▶ _Action item_: Retype the records exactly.

-- Exercise input follows --

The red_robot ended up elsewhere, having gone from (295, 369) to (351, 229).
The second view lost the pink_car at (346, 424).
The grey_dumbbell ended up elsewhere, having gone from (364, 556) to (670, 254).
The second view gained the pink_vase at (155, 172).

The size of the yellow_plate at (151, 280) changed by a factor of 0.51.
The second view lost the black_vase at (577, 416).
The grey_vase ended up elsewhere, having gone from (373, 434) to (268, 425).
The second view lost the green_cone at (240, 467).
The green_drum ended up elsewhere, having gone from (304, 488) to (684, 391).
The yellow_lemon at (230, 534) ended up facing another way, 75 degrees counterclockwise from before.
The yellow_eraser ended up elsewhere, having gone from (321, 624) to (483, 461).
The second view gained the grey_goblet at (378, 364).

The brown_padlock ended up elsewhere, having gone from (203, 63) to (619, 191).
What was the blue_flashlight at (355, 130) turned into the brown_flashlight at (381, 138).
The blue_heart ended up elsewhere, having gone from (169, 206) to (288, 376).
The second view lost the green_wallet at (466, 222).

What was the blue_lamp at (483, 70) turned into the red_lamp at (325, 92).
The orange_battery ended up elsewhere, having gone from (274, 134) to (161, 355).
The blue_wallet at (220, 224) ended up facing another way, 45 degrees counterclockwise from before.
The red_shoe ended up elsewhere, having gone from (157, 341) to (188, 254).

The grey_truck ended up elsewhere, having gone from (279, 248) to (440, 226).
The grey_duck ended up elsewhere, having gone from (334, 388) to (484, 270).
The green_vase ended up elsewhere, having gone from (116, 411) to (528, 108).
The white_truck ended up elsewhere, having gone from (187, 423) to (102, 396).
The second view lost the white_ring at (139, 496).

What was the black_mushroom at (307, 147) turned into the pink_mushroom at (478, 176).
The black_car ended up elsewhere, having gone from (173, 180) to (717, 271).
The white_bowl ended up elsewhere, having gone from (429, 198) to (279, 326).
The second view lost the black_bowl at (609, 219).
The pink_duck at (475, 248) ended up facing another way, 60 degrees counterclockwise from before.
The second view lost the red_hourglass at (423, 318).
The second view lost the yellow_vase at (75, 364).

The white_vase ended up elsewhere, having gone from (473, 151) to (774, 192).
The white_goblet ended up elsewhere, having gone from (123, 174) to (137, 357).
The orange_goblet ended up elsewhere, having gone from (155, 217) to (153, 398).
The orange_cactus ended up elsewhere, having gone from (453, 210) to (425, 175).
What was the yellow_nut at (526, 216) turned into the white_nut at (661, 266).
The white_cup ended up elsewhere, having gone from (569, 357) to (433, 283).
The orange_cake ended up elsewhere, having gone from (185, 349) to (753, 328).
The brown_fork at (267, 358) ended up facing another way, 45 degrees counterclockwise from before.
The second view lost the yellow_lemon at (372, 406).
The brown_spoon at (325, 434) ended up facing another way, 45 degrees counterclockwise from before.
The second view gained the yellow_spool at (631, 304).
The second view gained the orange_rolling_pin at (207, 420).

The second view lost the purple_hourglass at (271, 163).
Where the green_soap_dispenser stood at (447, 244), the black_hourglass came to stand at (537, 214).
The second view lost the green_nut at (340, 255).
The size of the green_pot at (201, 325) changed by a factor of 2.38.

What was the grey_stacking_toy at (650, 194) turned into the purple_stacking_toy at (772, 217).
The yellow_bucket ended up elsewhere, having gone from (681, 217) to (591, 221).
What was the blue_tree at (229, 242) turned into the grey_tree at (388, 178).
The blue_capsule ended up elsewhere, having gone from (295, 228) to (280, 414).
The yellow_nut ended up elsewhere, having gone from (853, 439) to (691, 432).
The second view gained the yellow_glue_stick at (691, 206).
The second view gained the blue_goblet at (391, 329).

-- Exercise input concluded --

▶ _Answer section_:
The red_robot ended up elsewhere, having gone from (295, 369) to (351, 229).
The second view lost the pink_car at (346, 424).
The grey_dumbbell ended up elsewhere, having gone from (364, 556) to (670, 254).
The second view gained the pink_vase at (155, 172).

The size of the yellow_plate at (151, 280) changed by a factor of 0.51.
The second view lost the black_vase at (577, 416).
The grey_vase ended up elsewhere, having gone from (373, 434) to (268, 425).
The second view lost the green_cone at (240, 467).
The green_drum ended up elsewhere, having gone from (304, 488) to (684, 391).
The yellow_lemon at (230, 534) ended up facing another way, 75 degrees counterclockwise from before.
The yellow_eraser ended up elsewhere, having gone from (321, 624) to (483, 461).
The second view gained the grey_goblet at (378, 364).

The brown_padlock ended up elsewhere, having gone from (203, 63) to (619, 191).
What was the blue_flashlight at (355, 130) turned into the brown_flashlight at (381, 138).
The blue_heart ended up elsewhere, having gone from (169, 206) to (288, 376).
The second view lost the green_wallet at (466, 222).

What was the blue_lamp at (483, 70) turned into the red_lamp at (325, 92).
The orange_battery ended up elsewhere, having gone from (274, 134) to (161, 355).
The blue_wallet at (220, 224) ended up facing another way, 45 degrees counterclockwise from before.
The red_shoe ended up elsewhere, having gone from (157, 341) to (188, 254).

The grey_truck ended up elsewhere, having gone from (279, 248) to (440, 226).
The grey_duck ended up elsewhere, having gone from (334, 388) to (484, 270).
The green_vase ended up elsewhere, having gone from (116, 411) to (528, 108).
The white_truck ended up elsewhere, having gone from (187, 423) to (102, 396).
The second view lost the white_ring at (139, 496).

What was the black_mushroom at (307, 147) turned into the pink_mushroom at (478, 176).
The black_car ended up elsewhere, having gone from (173, 180) to (717, 271).
The white_bowl ended up elsewhere, having gone from (429, 198) to (279, 326).
The second view lost the black_bowl at (609, 219).
The pink_duck at (475, 248) ended up facing another way, 60 degrees counterclockwise from before.
The second view lost the red_hourglass at (423, 318).
The second view lost the yellow_vase at (75, 364).

The white_vase ended up elsewhere, having gone from (473, 151) to (774, 192).
The white_goblet ended up elsewhere, having gone from (123, 174) to (137, 357).
The orange_goblet ended up elsewhere, having gone from (155, 217) to (153, 398).
The orange_cactus ended up elsewhere, having gone from (453, 210) to (425, 175).
What was the yellow_nut at (526, 216) turned into the white_nut at (661, 266).
The white_cup ended up elsewhere, having gone from (569, 357) to (433, 283).
The orange_cake ended up elsewhere, having gone from (185, 349) to (753, 328).
The brown_fork at (267, 358) ended up facing another way, 45 degrees counterclockwise from before.
The second view lost the yellow_lemon at (372, 406).
The brown_spoon at (325, 434) ended up facing another way, 45 degrees counterclockwise from before.
The second view gained the yellow_spool at (631, 304).
The second view gained the orange_rolling_pin at (207, 420).

The second view lost the purple_hourglass at (271, 163).
Where the green_soap_dispenser stood at (447, 244), the black_hourglass came to stand at (537, 214).
The second view lost the green_nut at (340, 255).
The size of the green_pot at (201, 325) changed by a factor of 2.38.

What was the grey_stacking_toy at (650, 194) turned into the purple_stacking_toy at (772, 217).
The yellow_bucket ended up elsewhere, having gone from (681, 217) to (591, 221).
What was the blue_tree at (229, 242) turned into the grey_tree at (388, 178).
The blue_capsule ended up elsewhere, having gone from (295, 228) to (280, 414).
The yellow_nut ended up elsewhere, having gone from (853, 439) to (691, 432).
The second view gained the yellow_glue_stick at (691, 206).
The second view gained the blue_goblet at (391, 329).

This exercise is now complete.